# To do
The records below are to be copied exactly, with every picture left out.

** Records shown follows **

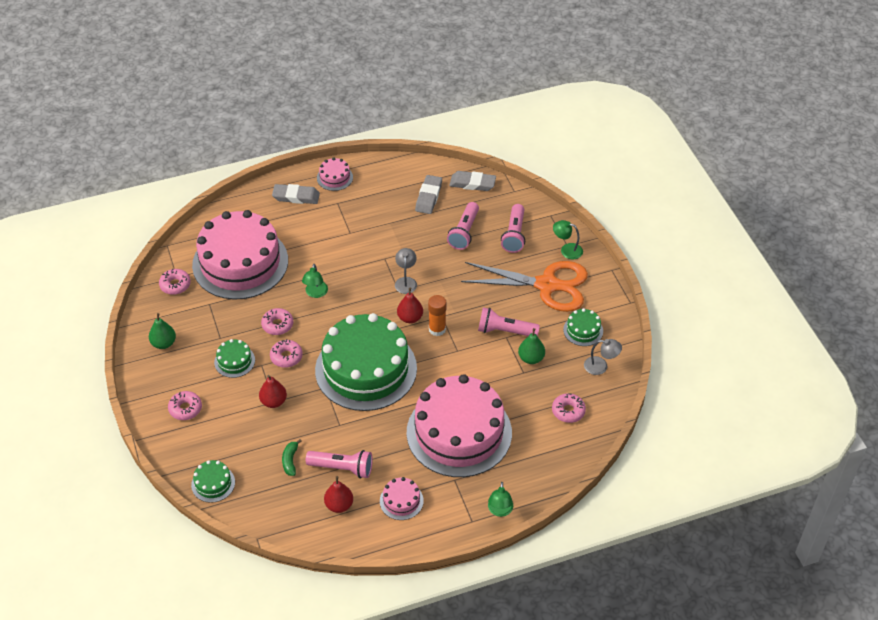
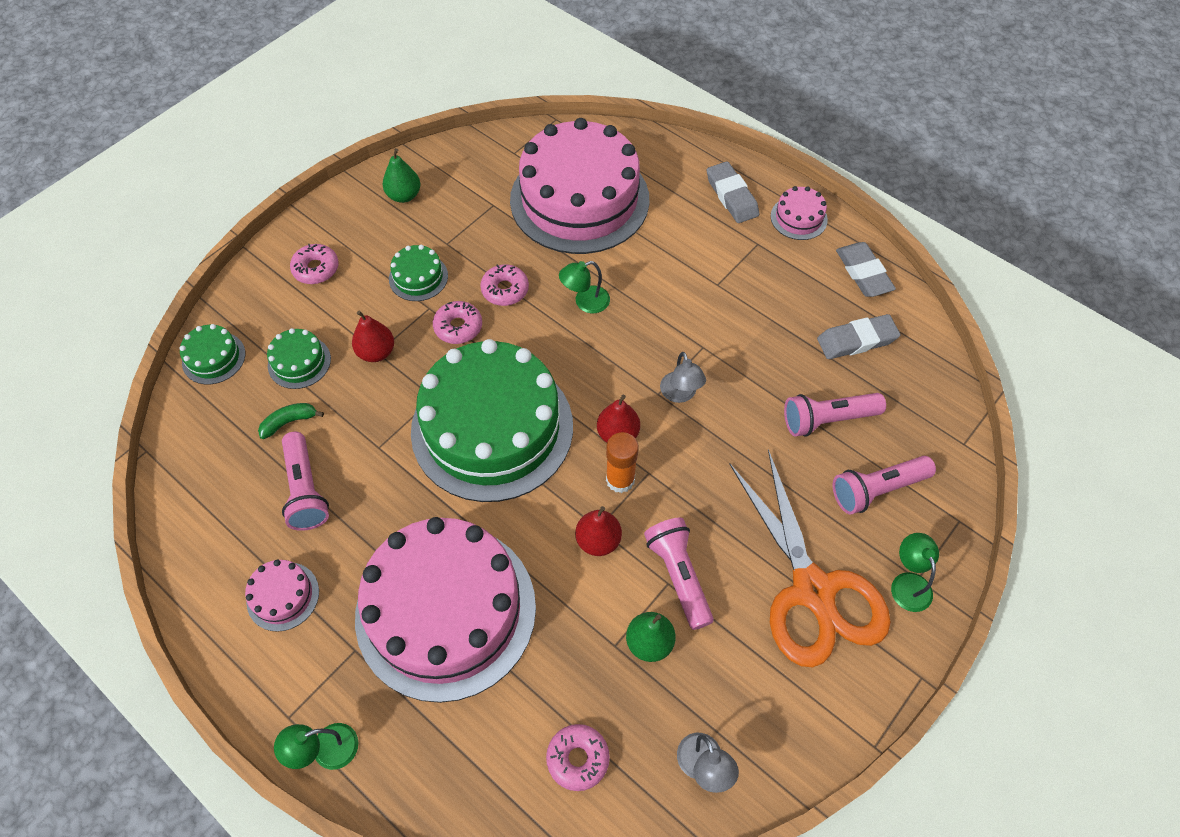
camera: 60 degrees right, 10 degrees up
pink donut [159,269,191,295] -> none
red pear [324,476,353,513] -> red pear moved to [575,506,622,556]
grey lamp [395,248,417,294] -> grey lamp turned 105 degrees clockwise [660,352,706,403]
grey eraser [449,171,496,191] -> grey eraser moved to [836,242,896,297]
green cake [563,308,603,346] -> green cake moved to [267,328,331,389]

** End of Records shown **

# Exercise answer
camera: 60 degrees right, 10 degrees up
pink donut [159,269,191,295] -> none
red pear [324,476,353,513] -> red pear moved to [575,506,622,556]
grey lamp [395,248,417,294] -> grey lamp turned 105 degrees clockwise [660,352,706,403]
grey eraser [449,171,496,191] -> grey eraser moved to [836,242,896,297]
green cake [563,308,603,346] -> green cake moved to [267,328,331,389]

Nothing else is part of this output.